• _How to complete this task_: Whenever a line of the entries below holds the string "green", copy that line and return it.

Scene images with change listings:
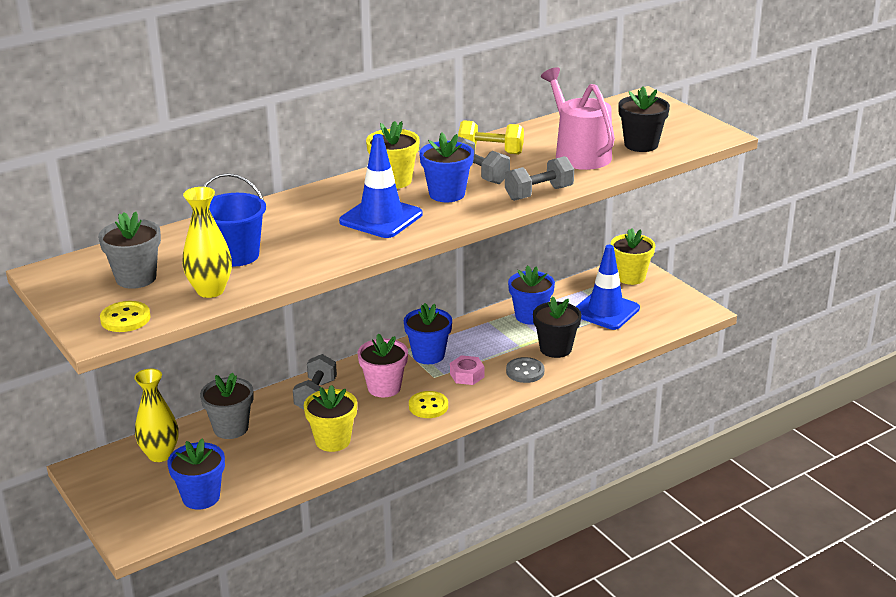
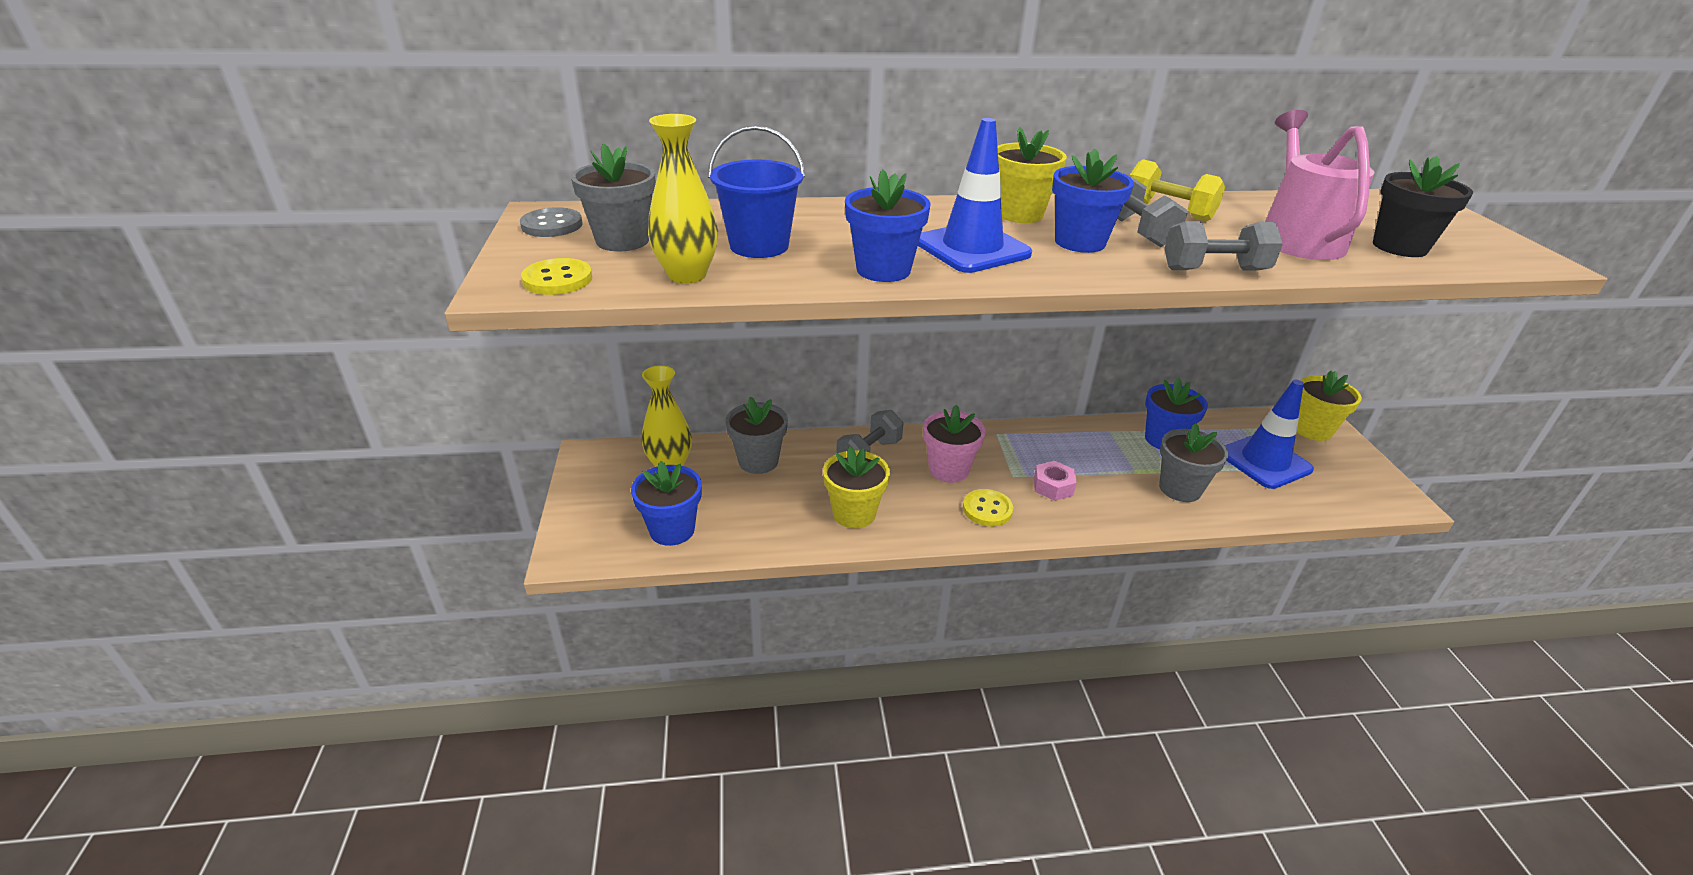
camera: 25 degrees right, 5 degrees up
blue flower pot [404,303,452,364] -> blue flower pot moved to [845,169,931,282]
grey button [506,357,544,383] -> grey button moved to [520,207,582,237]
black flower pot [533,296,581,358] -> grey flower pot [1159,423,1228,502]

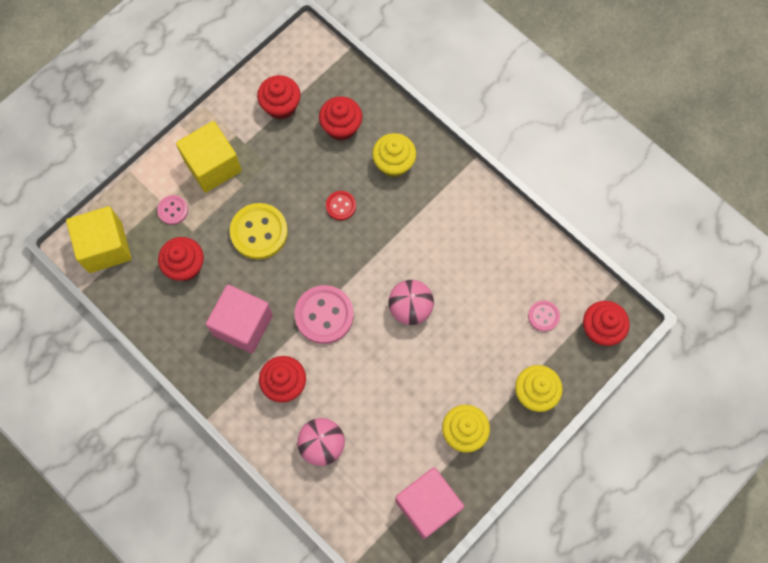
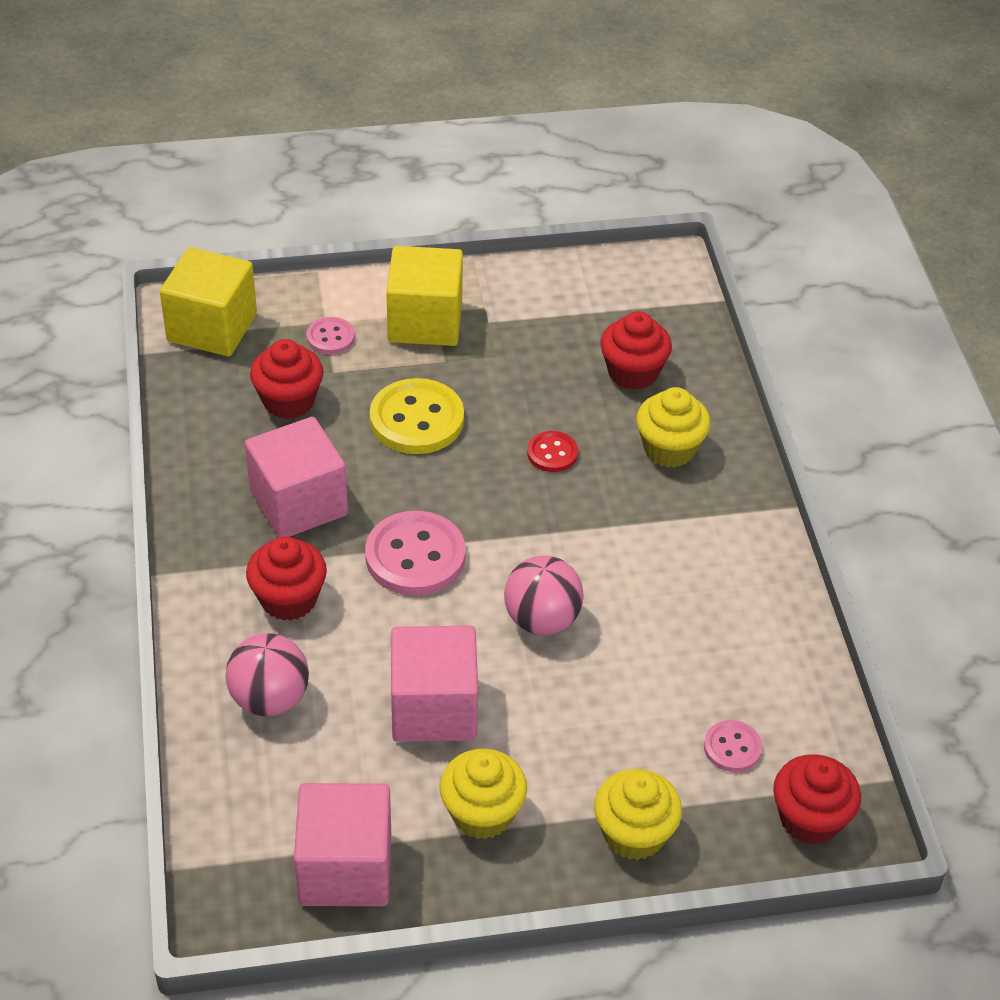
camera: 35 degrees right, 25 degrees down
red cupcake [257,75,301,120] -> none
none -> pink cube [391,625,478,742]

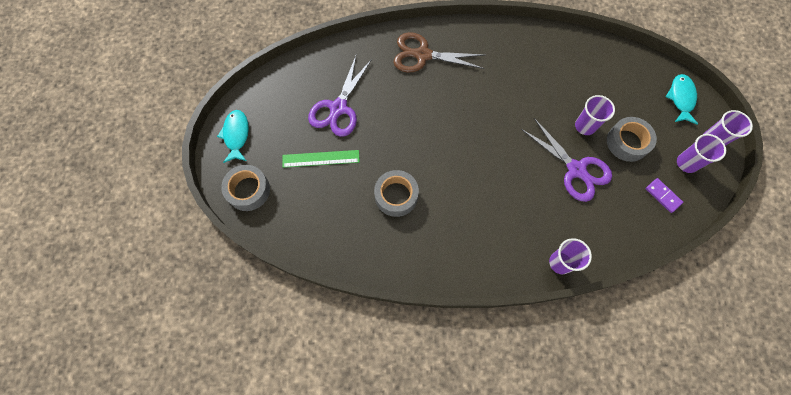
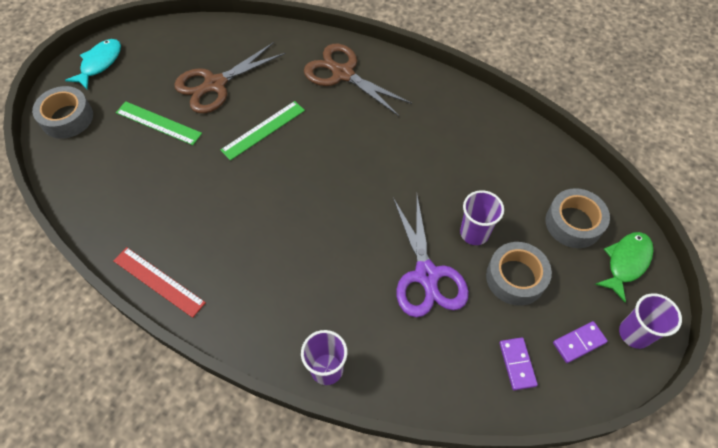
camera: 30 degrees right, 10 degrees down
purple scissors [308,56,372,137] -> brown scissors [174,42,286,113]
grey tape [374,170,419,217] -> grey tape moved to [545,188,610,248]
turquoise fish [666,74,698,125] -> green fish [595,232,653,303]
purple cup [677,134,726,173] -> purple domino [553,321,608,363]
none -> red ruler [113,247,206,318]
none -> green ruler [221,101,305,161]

• _Response to this task_:
turquoise fish [666,74,698,125] -> green fish [595,232,653,303]
none -> green ruler [221,101,305,161]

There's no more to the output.